# Problem to solve
Once more, print the records exactly as given.

(Collected data)
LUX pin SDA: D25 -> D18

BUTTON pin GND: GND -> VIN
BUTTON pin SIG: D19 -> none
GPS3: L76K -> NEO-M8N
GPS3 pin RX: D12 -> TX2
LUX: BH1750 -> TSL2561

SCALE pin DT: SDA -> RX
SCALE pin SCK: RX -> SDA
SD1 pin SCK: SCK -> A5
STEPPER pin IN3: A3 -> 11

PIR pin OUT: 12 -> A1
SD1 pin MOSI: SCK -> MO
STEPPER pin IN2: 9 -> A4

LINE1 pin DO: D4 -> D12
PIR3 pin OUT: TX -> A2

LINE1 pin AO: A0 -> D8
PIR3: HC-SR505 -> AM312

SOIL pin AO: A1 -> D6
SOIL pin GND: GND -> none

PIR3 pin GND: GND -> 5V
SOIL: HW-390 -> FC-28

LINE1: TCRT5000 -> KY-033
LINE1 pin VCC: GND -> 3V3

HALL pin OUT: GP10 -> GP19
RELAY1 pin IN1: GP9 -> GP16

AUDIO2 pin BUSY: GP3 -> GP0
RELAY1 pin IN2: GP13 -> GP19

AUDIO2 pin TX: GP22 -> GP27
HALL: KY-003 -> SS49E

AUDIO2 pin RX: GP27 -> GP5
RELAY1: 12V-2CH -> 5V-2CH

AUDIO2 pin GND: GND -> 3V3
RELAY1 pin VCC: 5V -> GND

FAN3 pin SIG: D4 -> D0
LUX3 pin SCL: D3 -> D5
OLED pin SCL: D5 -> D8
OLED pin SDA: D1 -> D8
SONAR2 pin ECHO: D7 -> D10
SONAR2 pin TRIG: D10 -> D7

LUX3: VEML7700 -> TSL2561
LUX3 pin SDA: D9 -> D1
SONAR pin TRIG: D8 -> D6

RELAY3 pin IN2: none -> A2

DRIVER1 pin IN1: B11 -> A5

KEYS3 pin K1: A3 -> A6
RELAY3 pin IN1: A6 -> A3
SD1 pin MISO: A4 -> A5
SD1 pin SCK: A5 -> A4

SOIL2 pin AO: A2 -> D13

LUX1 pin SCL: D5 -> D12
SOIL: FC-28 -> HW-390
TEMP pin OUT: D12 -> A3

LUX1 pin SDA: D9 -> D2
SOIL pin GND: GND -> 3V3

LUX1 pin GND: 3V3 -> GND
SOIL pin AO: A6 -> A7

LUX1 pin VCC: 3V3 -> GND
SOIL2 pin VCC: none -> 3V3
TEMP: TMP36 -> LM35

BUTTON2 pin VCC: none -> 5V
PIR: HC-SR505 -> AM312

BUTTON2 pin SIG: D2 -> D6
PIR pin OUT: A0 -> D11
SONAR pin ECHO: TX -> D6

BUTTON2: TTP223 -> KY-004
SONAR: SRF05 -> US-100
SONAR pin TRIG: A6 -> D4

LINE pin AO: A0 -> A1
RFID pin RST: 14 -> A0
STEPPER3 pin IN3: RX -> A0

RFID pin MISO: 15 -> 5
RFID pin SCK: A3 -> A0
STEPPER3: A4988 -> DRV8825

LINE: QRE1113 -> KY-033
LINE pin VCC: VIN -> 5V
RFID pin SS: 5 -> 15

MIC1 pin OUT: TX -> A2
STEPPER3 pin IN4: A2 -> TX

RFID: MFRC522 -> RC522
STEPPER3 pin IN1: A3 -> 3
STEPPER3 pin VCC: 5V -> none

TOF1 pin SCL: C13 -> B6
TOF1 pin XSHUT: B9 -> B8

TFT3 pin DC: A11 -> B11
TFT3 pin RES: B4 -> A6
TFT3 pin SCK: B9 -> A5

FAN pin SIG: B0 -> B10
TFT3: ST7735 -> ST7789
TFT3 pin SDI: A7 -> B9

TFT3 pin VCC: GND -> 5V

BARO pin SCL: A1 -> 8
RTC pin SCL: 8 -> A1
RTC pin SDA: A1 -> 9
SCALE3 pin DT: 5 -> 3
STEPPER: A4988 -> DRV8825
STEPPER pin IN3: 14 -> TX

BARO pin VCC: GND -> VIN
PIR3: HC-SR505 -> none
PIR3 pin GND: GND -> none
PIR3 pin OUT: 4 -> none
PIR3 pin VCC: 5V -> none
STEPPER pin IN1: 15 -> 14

# Reply to the exercise
LUX pin SDA: D25 -> D18

BUTTON pin GND: GND -> VIN
BUTTON pin SIG: D19 -> none
GPS3: L76K -> NEO-M8N
GPS3 pin RX: D12 -> TX2
LUX: BH1750 -> TSL2561

SCALE pin DT: SDA -> RX
SCALE pin SCK: RX -> SDA
SD1 pin SCK: SCK -> A5
STEPPER pin IN3: A3 -> 11

PIR pin OUT: 12 -> A1
SD1 pin MOSI: SCK -> MO
STEPPER pin IN2: 9 -> A4

LINE1 pin DO: D4 -> D12
PIR3 pin OUT: TX -> A2

LINE1 pin AO: A0 -> D8
PIR3: HC-SR505 -> AM312

SOIL pin AO: A1 -> D6
SOIL pin GND: GND -> none

PIR3 pin GND: GND -> 5V
SOIL: HW-390 -> FC-28

LINE1: TCRT5000 -> KY-033
LINE1 pin VCC: GND -> 3V3

HALL pin OUT: GP10 -> GP19
RELAY1 pin IN1: GP9 -> GP16

AUDIO2 pin BUSY: GP3 -> GP0
RELAY1 pin IN2: GP13 -> GP19

AUDIO2 pin TX: GP22 -> GP27
HALL: KY-003 -> SS49E

AUDIO2 pin RX: GP27 -> GP5
RELAY1: 12V-2CH -> 5V-2CH

AUDIO2 pin GND: GND -> 3V3
RELAY1 pin VCC: 5V -> GND

FAN3 pin SIG: D4 -> D0
LUX3 pin SCL: D3 -> D5
OLED pin SCL: D5 -> D8
OLED pin SDA: D1 -> D8
SONAR2 pin ECHO: D7 -> D10
SONAR2 pin TRIG: D10 -> D7

LUX3: VEML7700 -> TSL2561
LUX3 pin SDA: D9 -> D1
SONAR pin TRIG: D8 -> D6

RELAY3 pin IN2: none -> A2

DRIVER1 pin IN1: B11 -> A5

KEYS3 pin K1: A3 -> A6
RELAY3 pin IN1: A6 -> A3
SD1 pin MISO: A4 -> A5
SD1 pin SCK: A5 -> A4

SOIL2 pin AO: A2 -> D13

LUX1 pin SCL: D5 -> D12
SOIL: FC-28 -> HW-390
TEMP pin OUT: D12 -> A3

LUX1 pin SDA: D9 -> D2
SOIL pin GND: GND -> 3V3

LUX1 pin GND: 3V3 -> GND
SOIL pin AO: A6 -> A7

LUX1 pin VCC: 3V3 -> GND
SOIL2 pin VCC: none -> 3V3
TEMP: TMP36 -> LM35

BUTTON2 pin VCC: none -> 5V
PIR: HC-SR505 -> AM312

BUTTON2 pin SIG: D2 -> D6
PIR pin OUT: A0 -> D11
SONAR pin ECHO: TX -> D6

BUTTON2: TTP223 -> KY-004
SONAR: SRF05 -> US-100
SONAR pin TRIG: A6 -> D4

LINE pin AO: A0 -> A1
RFID pin RST: 14 -> A0
STEPPER3 pin IN3: RX -> A0

RFID pin MISO: 15 -> 5
RFID pin SCK: A3 -> A0
STEPPER3: A4988 -> DRV8825

LINE: QRE1113 -> KY-033
LINE pin VCC: VIN -> 5V
RFID pin SS: 5 -> 15

MIC1 pin OUT: TX -> A2
STEPPER3 pin IN4: A2 -> TX

RFID: MFRC522 -> RC522
STEPPER3 pin IN1: A3 -> 3
STEPPER3 pin VCC: 5V -> none

TOF1 pin SCL: C13 -> B6
TOF1 pin XSHUT: B9 -> B8

TFT3 pin DC: A11 -> B11
TFT3 pin RES: B4 -> A6
TFT3 pin SCK: B9 -> A5

FAN pin SIG: B0 -> B10
TFT3: ST7735 -> ST7789
TFT3 pin SDI: A7 -> B9

TFT3 pin VCC: GND -> 5V

BARO pin SCL: A1 -> 8
RTC pin SCL: 8 -> A1
RTC pin SDA: A1 -> 9
SCALE3 pin DT: 5 -> 3
STEPPER: A4988 -> DRV8825
STEPPER pin IN3: 14 -> TX

BARO pin VCC: GND -> VIN
PIR3: HC-SR505 -> none
PIR3 pin GND: GND -> none
PIR3 pin OUT: 4 -> none
PIR3 pin VCC: 5V -> none
STEPPER pin IN1: 15 -> 14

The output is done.